GIVEN RECORDS Start Marker

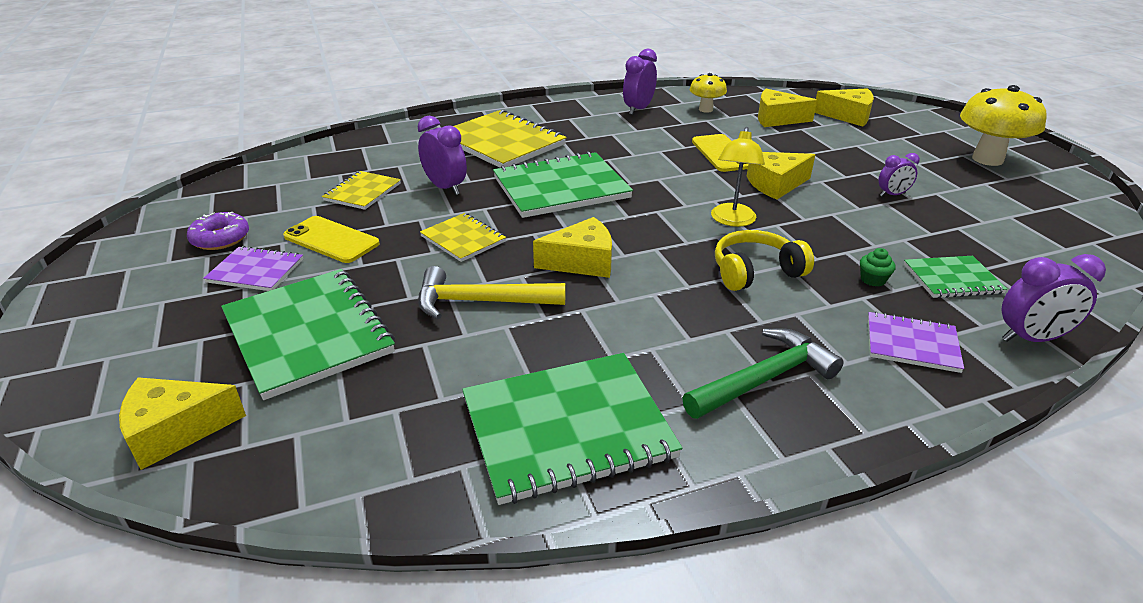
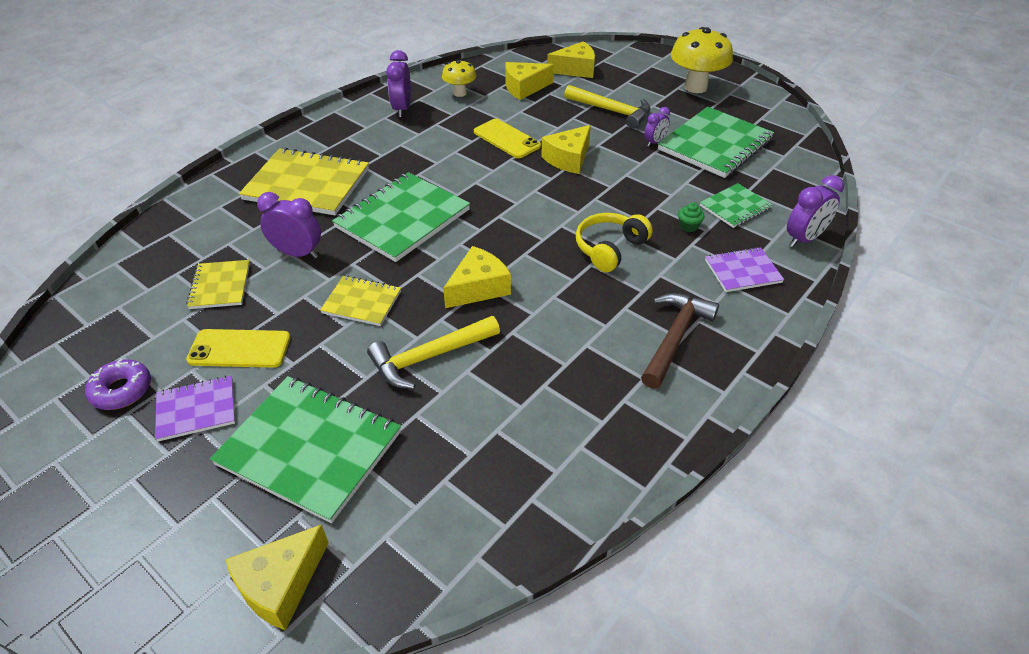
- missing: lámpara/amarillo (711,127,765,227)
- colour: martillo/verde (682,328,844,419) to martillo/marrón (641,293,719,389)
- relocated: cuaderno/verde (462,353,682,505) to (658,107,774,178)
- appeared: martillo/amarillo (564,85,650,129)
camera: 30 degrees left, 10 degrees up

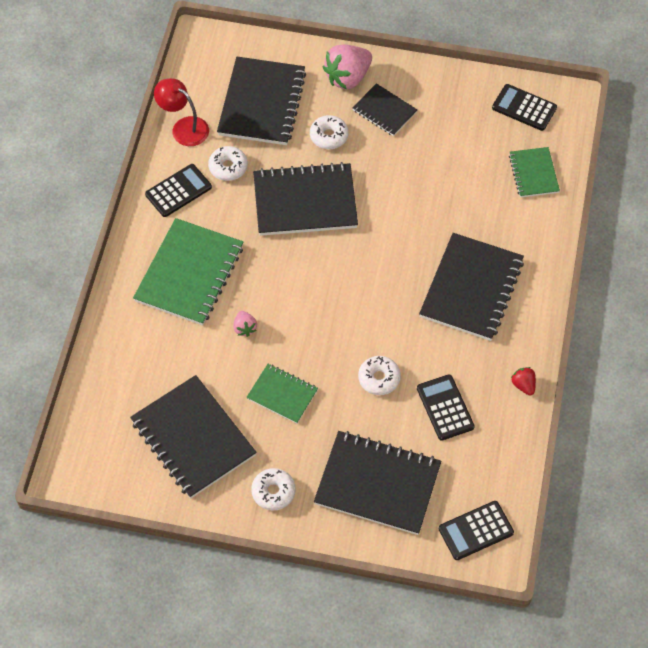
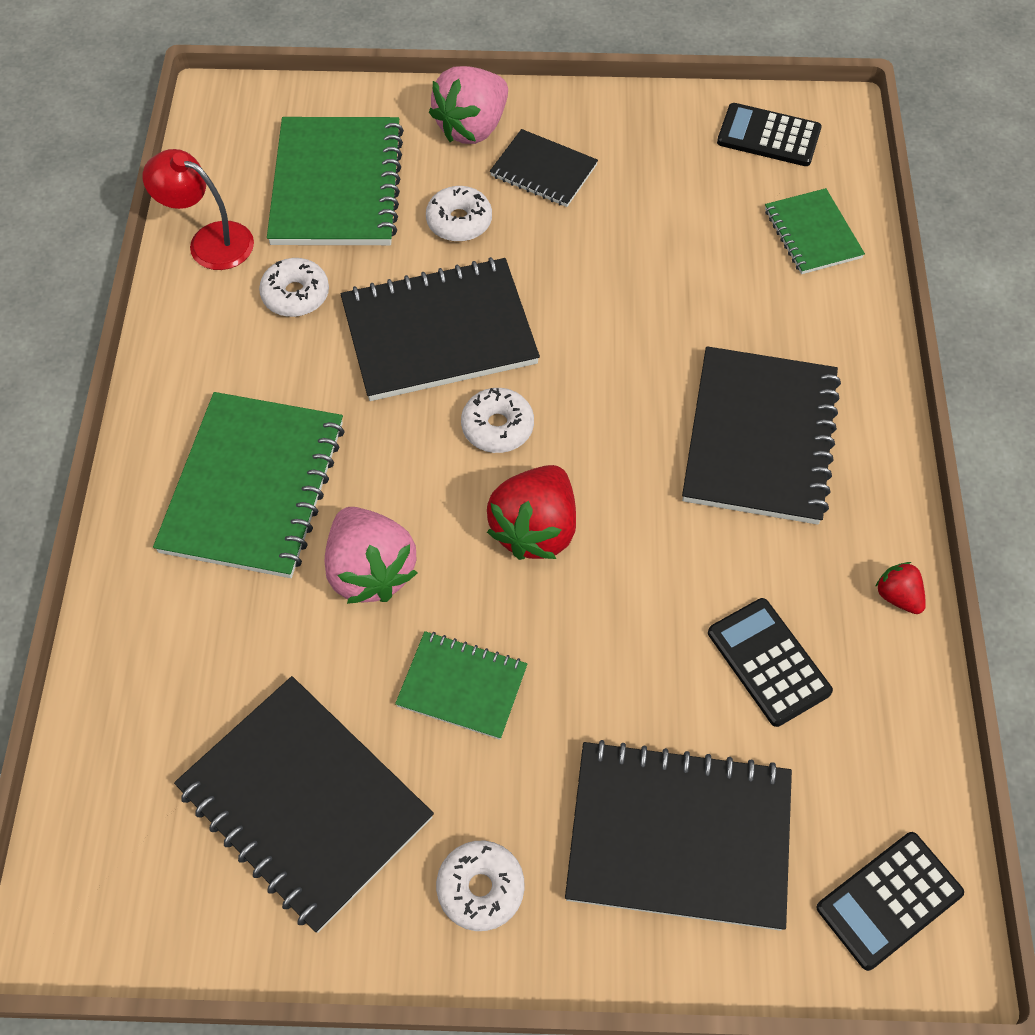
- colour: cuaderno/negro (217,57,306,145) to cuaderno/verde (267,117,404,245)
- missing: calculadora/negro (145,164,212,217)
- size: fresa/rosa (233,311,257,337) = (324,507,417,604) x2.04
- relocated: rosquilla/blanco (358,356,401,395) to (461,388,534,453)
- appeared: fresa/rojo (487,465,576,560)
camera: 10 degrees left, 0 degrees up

GIVEN RECORDS End Marker

> _WORK INSTRUCTIONS_
Each line that contains the string "martillo" should be copied from the data above.

> _ANSWER TO THIS PROBLEM_
- colour: martillo/verde (682,328,844,419) to martillo/marrón (641,293,719,389)
- appeared: martillo/amarillo (564,85,650,129)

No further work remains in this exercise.